▶ _Available records_:
• • • •
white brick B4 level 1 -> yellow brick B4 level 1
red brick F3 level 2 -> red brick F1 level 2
• • • •
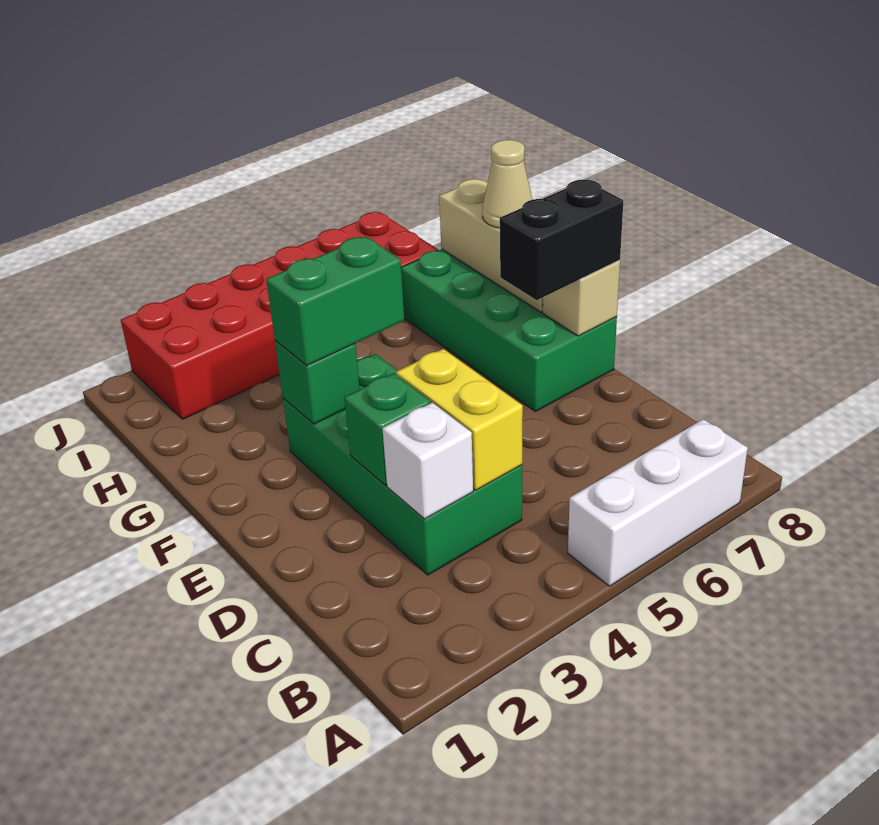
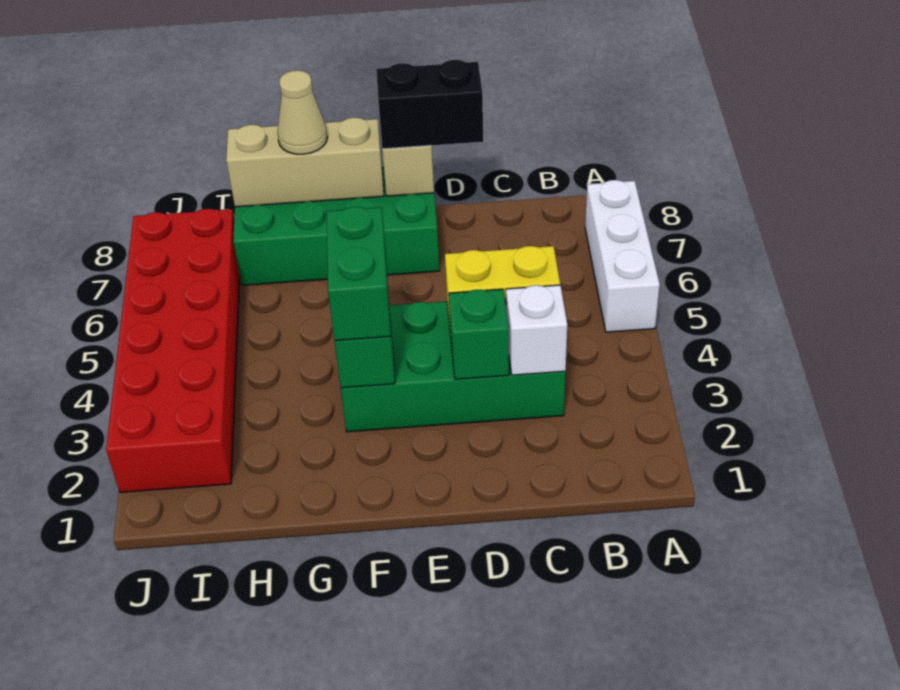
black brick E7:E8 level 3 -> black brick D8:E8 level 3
• • • •
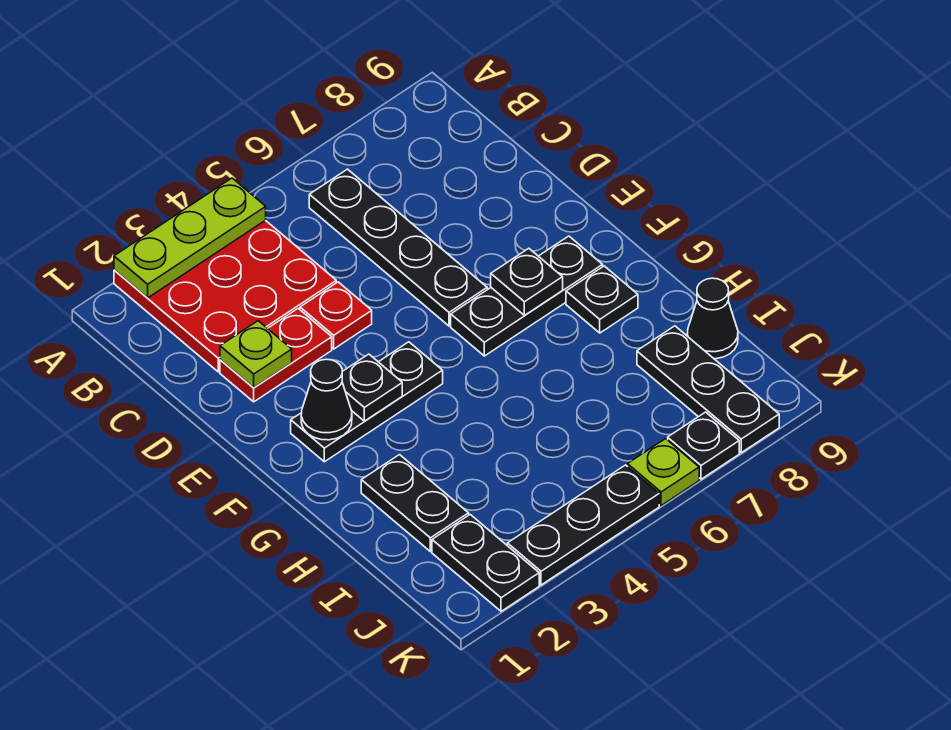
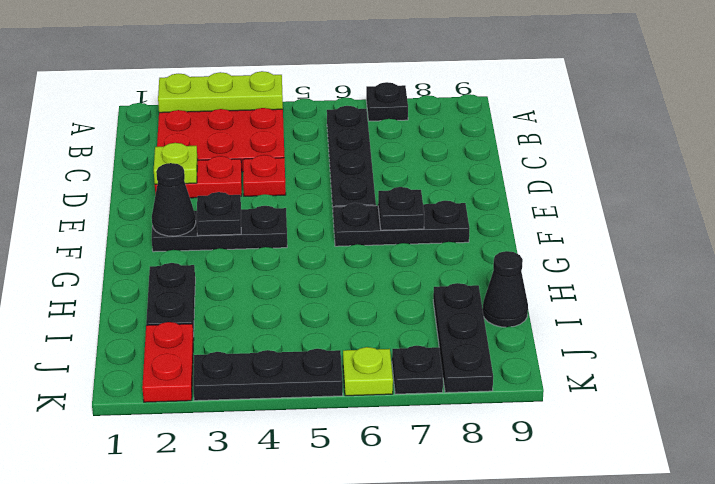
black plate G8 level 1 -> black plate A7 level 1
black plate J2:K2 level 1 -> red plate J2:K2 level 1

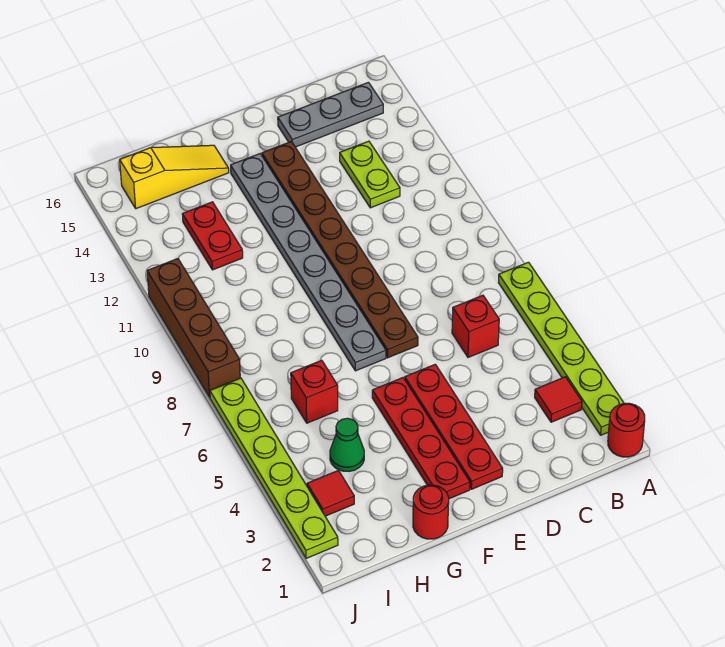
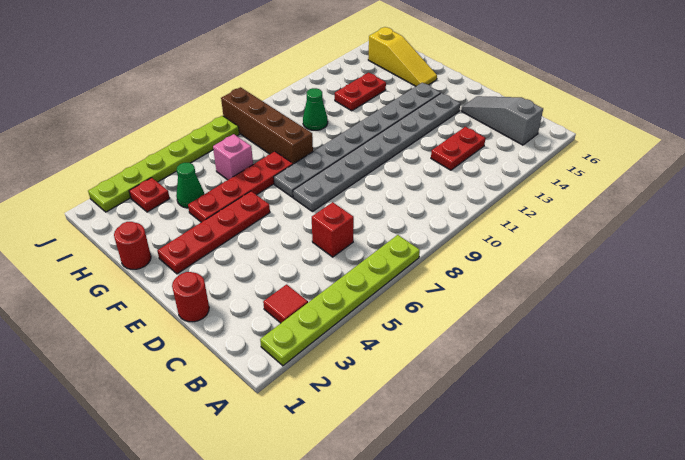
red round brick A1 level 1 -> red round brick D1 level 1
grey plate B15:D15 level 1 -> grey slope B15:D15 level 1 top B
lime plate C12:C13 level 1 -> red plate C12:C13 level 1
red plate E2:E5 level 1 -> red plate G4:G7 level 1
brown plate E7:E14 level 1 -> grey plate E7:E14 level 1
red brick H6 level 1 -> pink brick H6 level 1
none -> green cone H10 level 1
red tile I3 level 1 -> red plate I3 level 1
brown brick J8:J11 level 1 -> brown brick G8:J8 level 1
• • • •
▶ _Problem requirements_:
Taking the entries above, write out exactly the lines starting with the line containing "lime plate C12:C13" and going on through the line containing "brown brick J8:J11", both included, and nothing else.

▶ _Solution to the exercise_:
lime plate C12:C13 level 1 -> red plate C12:C13 level 1
red plate E2:E5 level 1 -> red plate G4:G7 level 1
brown plate E7:E14 level 1 -> grey plate E7:E14 level 1
red brick H6 level 1 -> pink brick H6 level 1
none -> green cone H10 level 1
red tile I3 level 1 -> red plate I3 level 1
brown brick J8:J11 level 1 -> brown brick G8:J8 level 1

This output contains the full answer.